►

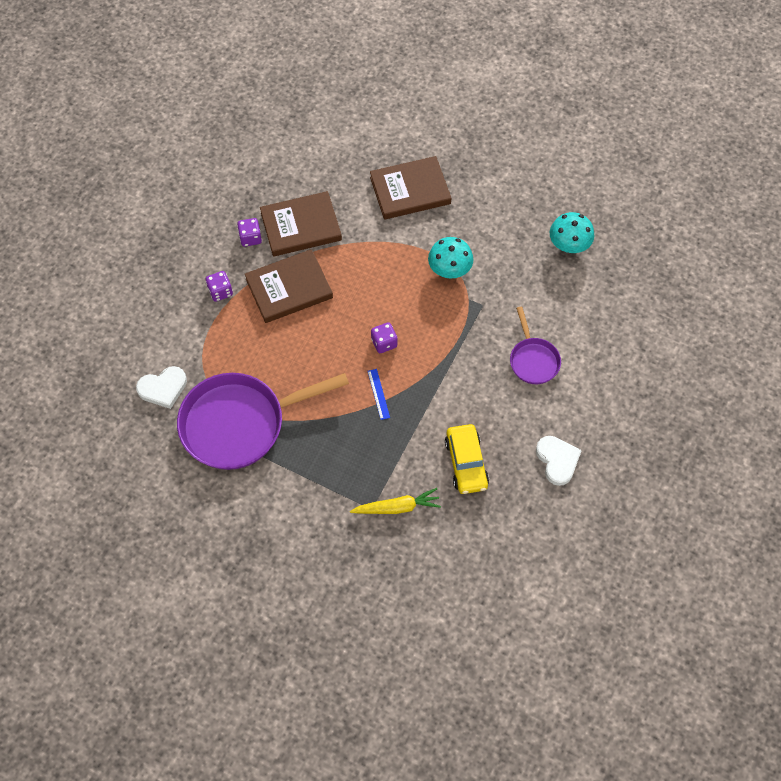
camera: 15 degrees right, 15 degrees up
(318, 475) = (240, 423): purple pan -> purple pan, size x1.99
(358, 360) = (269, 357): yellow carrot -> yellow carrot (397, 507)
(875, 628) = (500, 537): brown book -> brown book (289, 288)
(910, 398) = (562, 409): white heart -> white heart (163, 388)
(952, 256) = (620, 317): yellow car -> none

◄

### [EXERCISE AIM]
Every line that includes "yellow" must be copied from the material above.

### [YOUR RESPONSE]
(358, 360) = (269, 357): yellow carrot -> yellow carrot (397, 507)
(952, 256) = (620, 317): yellow car -> none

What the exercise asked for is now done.